▸ What you need to do
Each line from the one containing "R2: 4.7k (+3V3, SIG) -> 4.7k (GND, SIG)" through the end of the data is to be written out exactly, and nothing more.

Material provided START

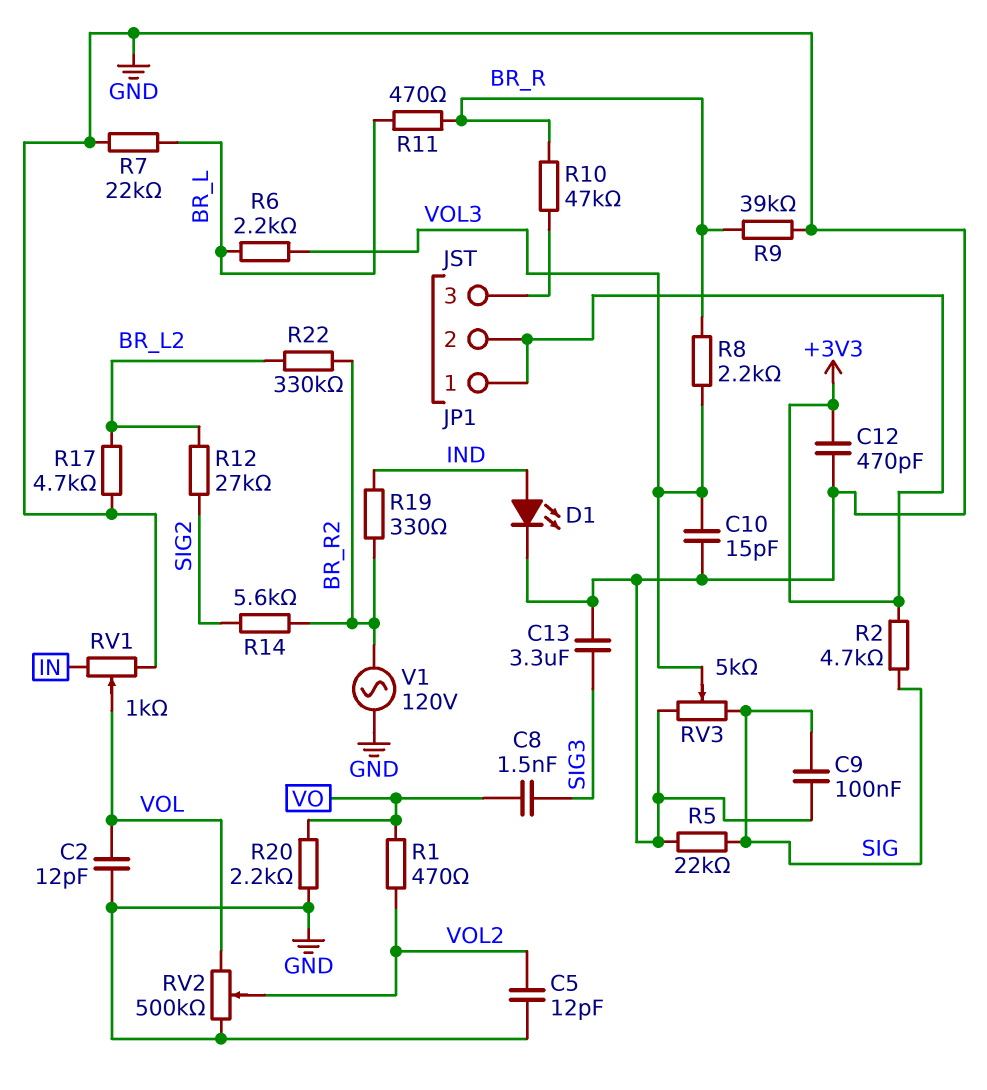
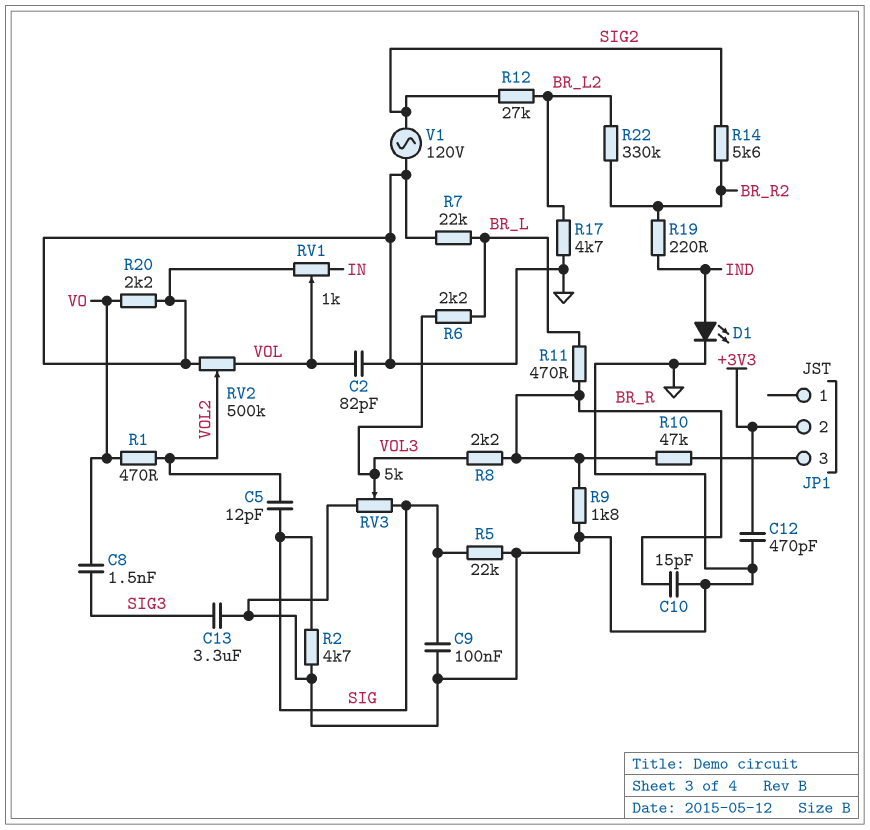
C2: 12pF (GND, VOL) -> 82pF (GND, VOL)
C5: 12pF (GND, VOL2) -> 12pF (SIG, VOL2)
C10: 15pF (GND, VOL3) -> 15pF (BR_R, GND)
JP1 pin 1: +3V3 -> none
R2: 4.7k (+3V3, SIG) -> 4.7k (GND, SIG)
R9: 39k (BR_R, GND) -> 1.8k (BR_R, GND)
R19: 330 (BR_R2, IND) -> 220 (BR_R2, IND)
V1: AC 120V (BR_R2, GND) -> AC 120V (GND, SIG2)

Material provided END

▸ Answer section
R2: 4.7k (+3V3, SIG) -> 4.7k (GND, SIG)
R9: 39k (BR_R, GND) -> 1.8k (BR_R, GND)
R19: 330 (BR_R2, IND) -> 220 (BR_R2, IND)
V1: AC 120V (BR_R2, GND) -> AC 120V (GND, SIG2)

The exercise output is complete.